(Data drawn from a collection)
--------

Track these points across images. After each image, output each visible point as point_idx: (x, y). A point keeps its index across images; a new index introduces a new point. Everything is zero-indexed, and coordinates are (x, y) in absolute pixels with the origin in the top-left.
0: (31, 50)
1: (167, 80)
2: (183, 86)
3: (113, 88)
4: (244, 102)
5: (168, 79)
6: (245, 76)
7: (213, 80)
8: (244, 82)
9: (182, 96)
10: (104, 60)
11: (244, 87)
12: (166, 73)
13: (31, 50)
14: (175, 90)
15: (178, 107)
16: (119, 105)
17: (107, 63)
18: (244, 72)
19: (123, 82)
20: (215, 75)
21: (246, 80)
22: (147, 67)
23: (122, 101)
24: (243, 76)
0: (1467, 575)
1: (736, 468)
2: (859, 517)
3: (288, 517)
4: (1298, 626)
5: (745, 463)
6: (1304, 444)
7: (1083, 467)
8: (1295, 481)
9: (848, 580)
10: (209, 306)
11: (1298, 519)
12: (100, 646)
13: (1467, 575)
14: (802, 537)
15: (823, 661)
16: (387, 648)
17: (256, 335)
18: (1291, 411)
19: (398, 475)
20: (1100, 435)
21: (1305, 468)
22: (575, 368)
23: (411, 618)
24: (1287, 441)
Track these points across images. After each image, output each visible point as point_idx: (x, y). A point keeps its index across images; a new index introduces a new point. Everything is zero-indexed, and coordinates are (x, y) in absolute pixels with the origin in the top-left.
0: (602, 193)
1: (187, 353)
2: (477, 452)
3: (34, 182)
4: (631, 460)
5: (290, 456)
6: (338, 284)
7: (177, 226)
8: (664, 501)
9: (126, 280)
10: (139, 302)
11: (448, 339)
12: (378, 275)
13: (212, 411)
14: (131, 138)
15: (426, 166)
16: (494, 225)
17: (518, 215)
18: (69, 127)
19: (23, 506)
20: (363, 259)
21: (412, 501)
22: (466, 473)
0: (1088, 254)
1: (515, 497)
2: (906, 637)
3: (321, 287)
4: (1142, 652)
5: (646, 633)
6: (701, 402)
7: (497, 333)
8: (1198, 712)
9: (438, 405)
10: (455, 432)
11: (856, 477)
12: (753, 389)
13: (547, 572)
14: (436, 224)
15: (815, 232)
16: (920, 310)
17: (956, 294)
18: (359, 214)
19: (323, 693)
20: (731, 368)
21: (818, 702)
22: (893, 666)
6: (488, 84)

--------

*What this task involves*
Recast every line of the records above as a JSON array of strings, one string per line, leaving out any blank lines.

*Correct output*
[
  "Track these points across images. After each image, output each visible point as point_idx: (x, y). A point keeps its index across images; a new index introduces a new point. Everything is zero-indexed, and coordinates are (x, y) in absolute pixels with the origin in the top-left.",
  "0: (31, 50)",
  "1: (167, 80)",
  "2: (183, 86)",
  "3: (113, 88)",
  "4: (244, 102)",
  "5: (168, 79)",
  "6: (245, 76)",
  "7: (213, 80)",
  "8: (244, 82)",
  "9: (182, 96)",
  "10: (104, 60)",
  "11: (244, 87)",
  "12: (166, 73)",
  "13: (31, 50)",
  "14: (175, 90)",
  "15: (178, 107)",
  "16: (119, 105)",
  "17: (107, 63)",
  "18: (244, 72)",
  "19: (123, 82)",
  "20: (215, 75)",
  "21: (246, 80)",
  "22: (147, 67)",
  "23: (122, 101)",
  "24: (243, 76)",
  "0: (1467, 575)",
  "1: (736, 468)",
  "2: (859, 517)",
  "3: (288, 517)",
  "4: (1298, 626)",
  "5: (745, 463)",
  "6: (1304, 444)",
  "7: (1083, 467)",
  "8: (1295, 481)",
  "9: (848, 580)",
  "10: (209, 306)",
  "11: (1298, 519)",
  "12: (100, 646)",
  "13: (1467, 575)",
  "14: (802, 537)",
  "15: (823, 661)",
  "16: (387, 648)",
  "17: (256, 335)",
  "18: (1291, 411)",
  "19: (398, 475)",
  "20: (1100, 435)",
  "21: (1305, 468)",
  "22: (575, 368)",
  "23: (411, 618)",
  "24: (1287, 441)",
  "Track these points across images. After each image, output each visible point as point_idx: (x, y). A point keeps its index across images; a new index introduces a new point. Everything is zero-indexed, and coordinates are (x, y) in absolute pixels with the origin in the top-left.",
  "0: (602, 193)",
  "1: (187, 353)",
  "2: (477, 452)",
  "3: (34, 182)",
  "4: (631, 460)",
  "5: (290, 456)",
  "6: (338, 284)",
  "7: (177, 226)",
  "8: (664, 501)",
  "9: (126, 280)",
  "10: (139, 302)",
  "11: (448, 339)",
  "12: (378, 275)",
  "13: (212, 411)",
  "14: (131, 138)",
  "15: (426, 166)",
  "16: (494, 225)",
  "17: (518, 215)",
  "18: (69, 127)",
  "19: (23, 506)",
  "20: (363, 259)",
  "21: (412, 501)",
  "22: (466, 473)",
  "0: (1088, 254)",
  "1: (515, 497)",
  "2: (906, 637)",
  "3: (321, 287)",
  "4: (1142, 652)",
  "5: (646, 633)",
  "6: (701, 402)",
  "7: (497, 333)",
  "8: (1198, 712)",
  "9: (438, 405)",
  "10: (455, 432)",
  "11: (856, 477)",
  "12: (753, 389)",
  "13: (547, 572)",
  "14: (436, 224)",
  "15: (815, 232)",
  "16: (920, 310)",
  "17: (956, 294)",
  "18: (359, 214)",
  "19: (323, 693)",
  "20: (731, 368)",
  "21: (818, 702)",
  "22: (893, 666)",
  "6: (488, 84)"
]